<<<<
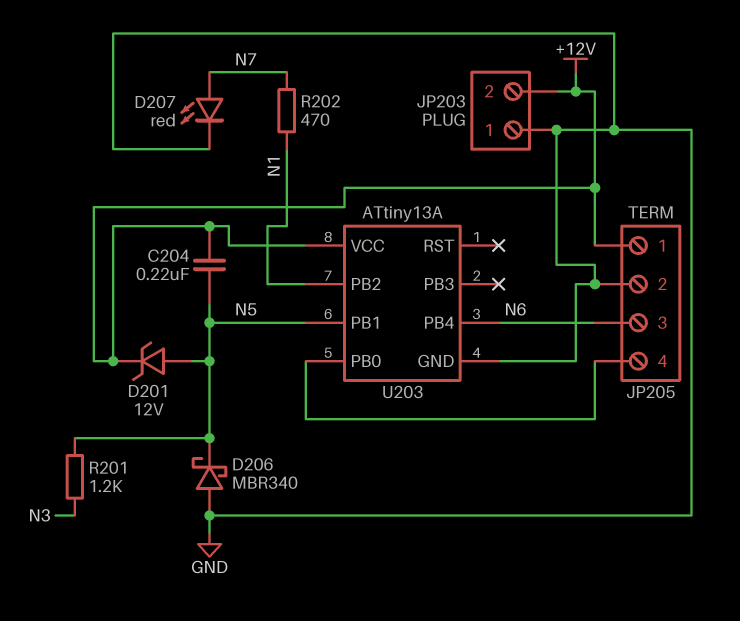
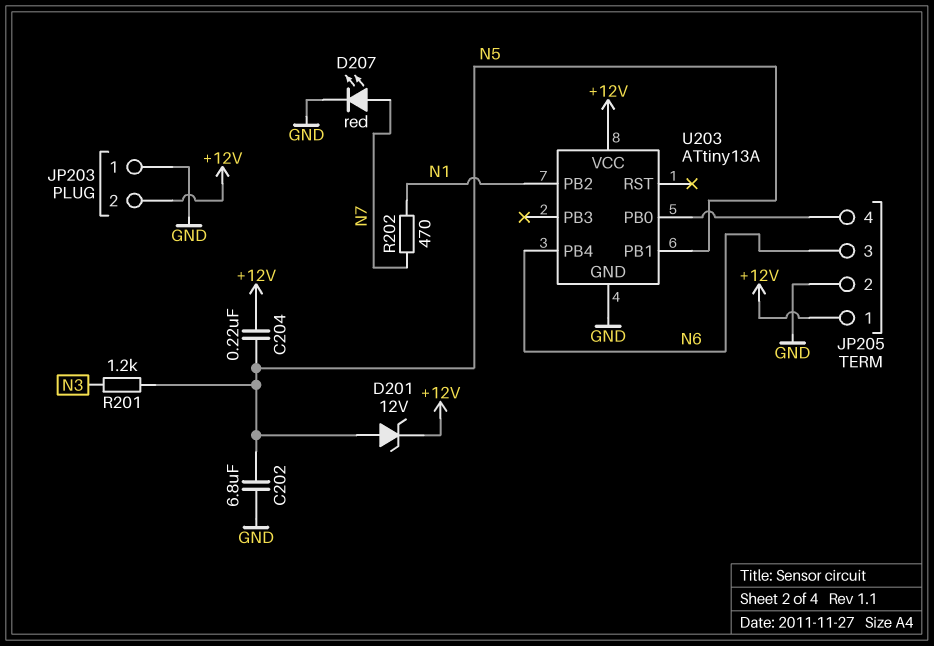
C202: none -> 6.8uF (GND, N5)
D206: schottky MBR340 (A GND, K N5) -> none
>>>>
<<<<
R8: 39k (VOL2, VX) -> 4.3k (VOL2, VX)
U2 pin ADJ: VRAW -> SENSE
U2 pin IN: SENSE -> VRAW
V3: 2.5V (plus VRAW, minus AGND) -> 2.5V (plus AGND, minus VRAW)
>>>>
<<<<
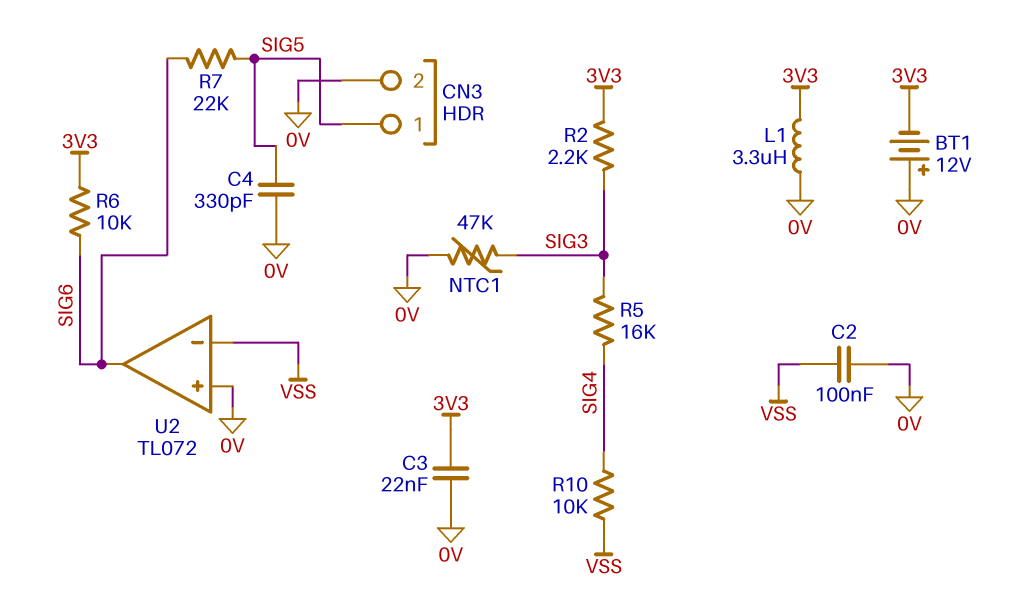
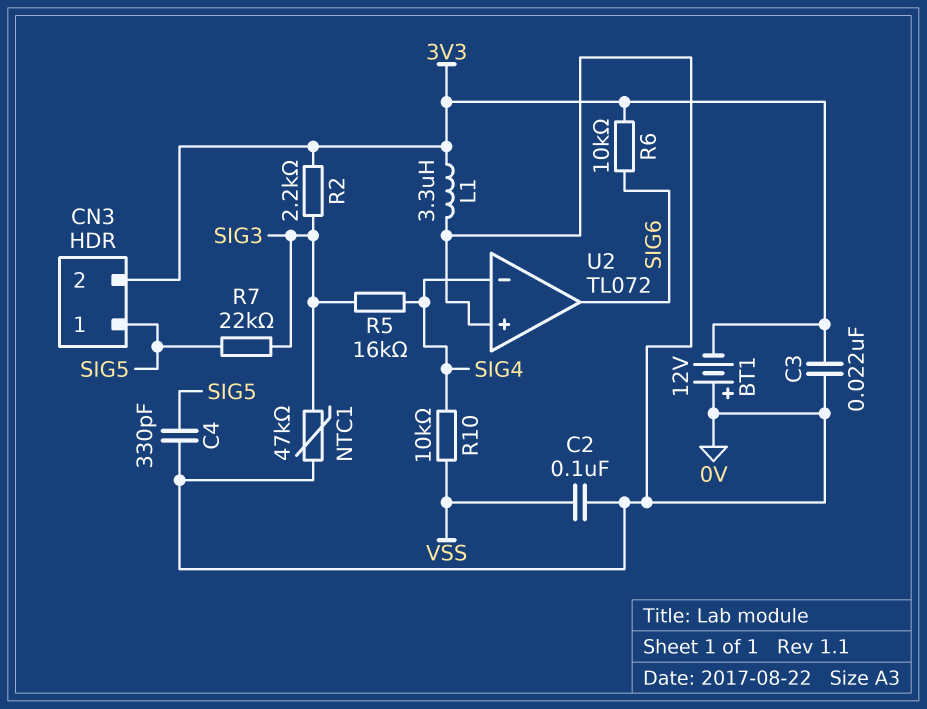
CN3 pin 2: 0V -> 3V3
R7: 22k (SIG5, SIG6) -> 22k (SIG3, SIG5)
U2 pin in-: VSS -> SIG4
>>>>
■ **Your assignment**
Check each line of the listing for "VRAW", and copy the ones that hold it.

■ **Result of the exercise**
U2 pin ADJ: VRAW -> SENSE
U2 pin IN: SENSE -> VRAW
V3: 2.5V (plus VRAW, minus AGND) -> 2.5V (plus AGND, minus VRAW)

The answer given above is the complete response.